◆ INSTRUCTION:
Word for word, copy the data that follows and skip its pictures.

(Colored object counts)
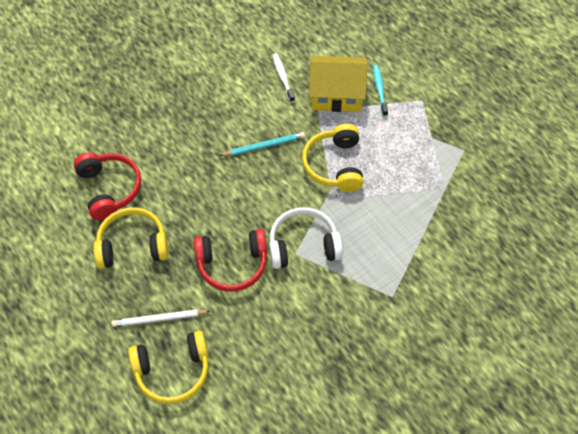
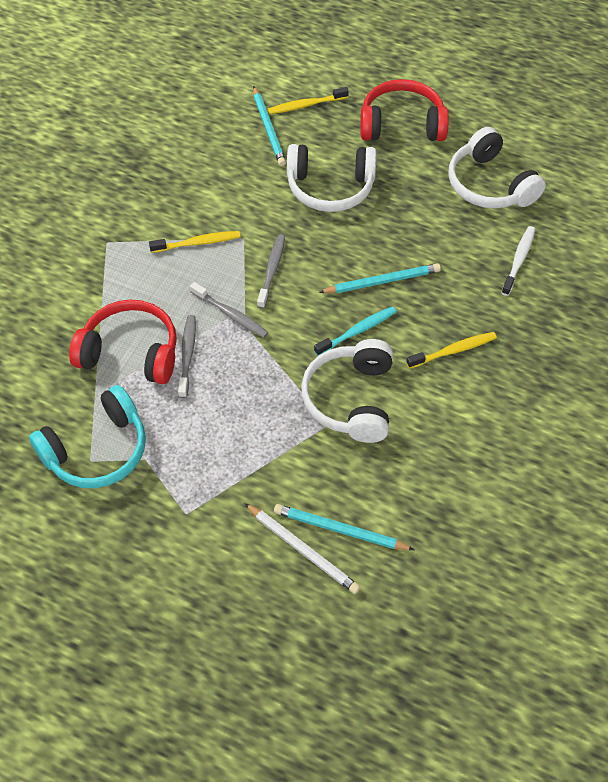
grey toothbrush: 0 -> 3
turquoise headphones: 0 -> 1
turquoise pencil: 1 -> 3
white headphones: 1 -> 3
yellow headphones: 3 -> 0
yellow house: 1 -> 0
yellow toothbrush: 0 -> 3

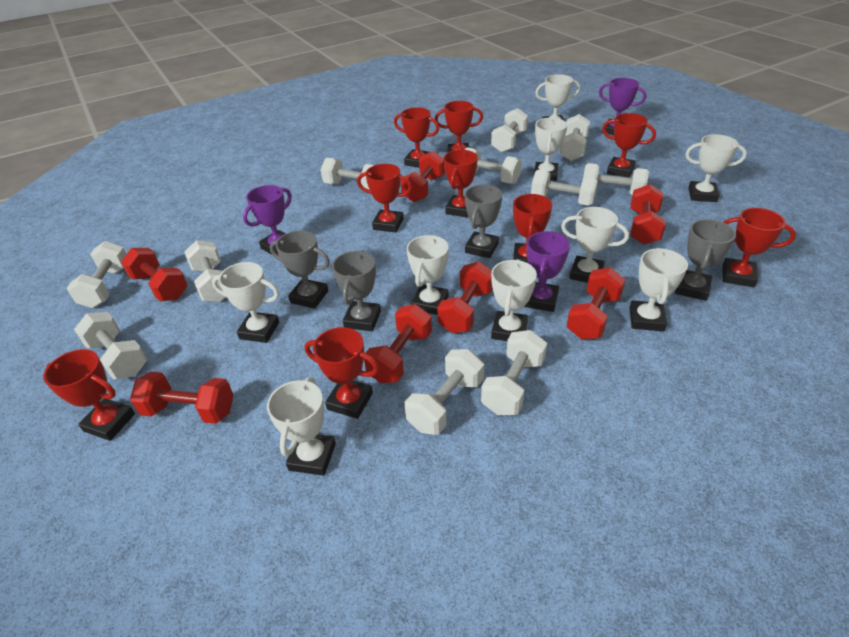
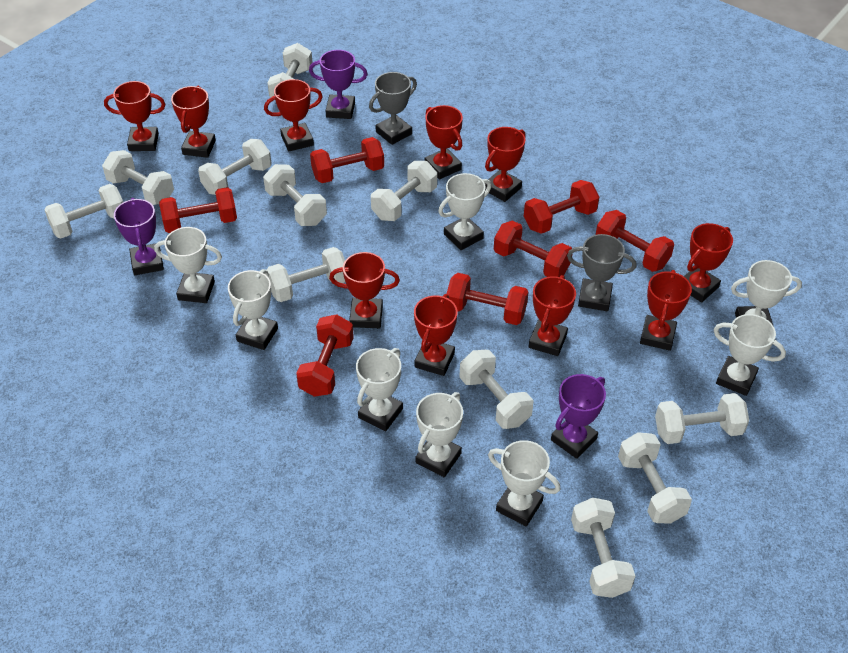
grey trophy: 4 -> 2
red trophy: 9 -> 10
white trophy: 9 -> 8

◆ ANSWER SECTION:
grey toothbrush: 0 -> 3
turquoise headphones: 0 -> 1
turquoise pencil: 1 -> 3
white headphones: 1 -> 3
yellow headphones: 3 -> 0
yellow house: 1 -> 0
yellow toothbrush: 0 -> 3

grey trophy: 4 -> 2
red trophy: 9 -> 10
white trophy: 9 -> 8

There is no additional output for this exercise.